== Task instructions ==
Exact copies of all the lines below are needed, without the pictures.

━━━ Data below ━━━

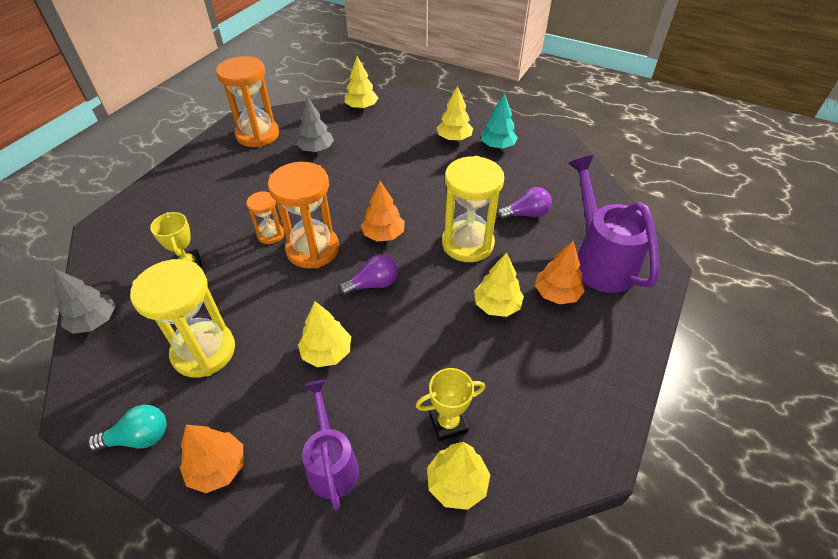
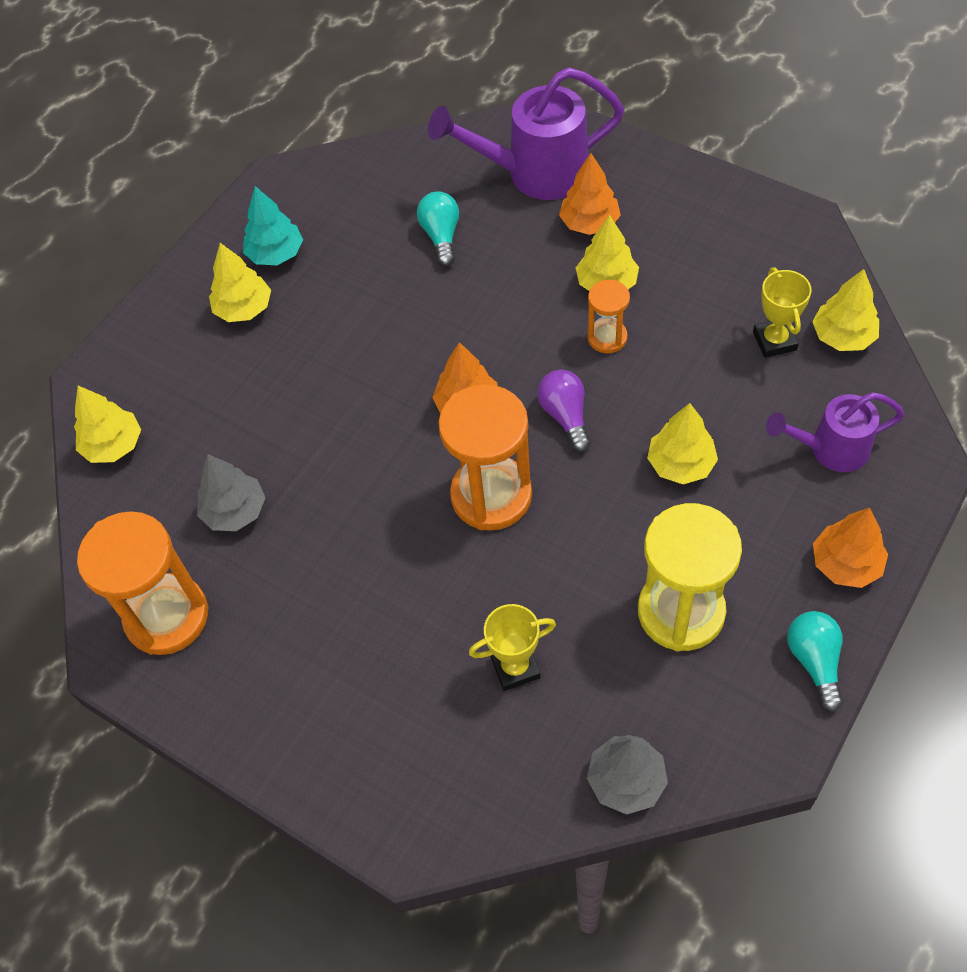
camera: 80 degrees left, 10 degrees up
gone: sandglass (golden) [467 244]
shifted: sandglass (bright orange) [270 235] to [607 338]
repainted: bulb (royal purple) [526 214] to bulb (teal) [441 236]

━━━

== Solved exercise ==
camera: 80 degrees left, 10 degrees up
gone: sandglass (golden) [467 244]
shifted: sandglass (bright orange) [270 235] to [607 338]
repainted: bulb (royal purple) [526 214] to bulb (teal) [441 236]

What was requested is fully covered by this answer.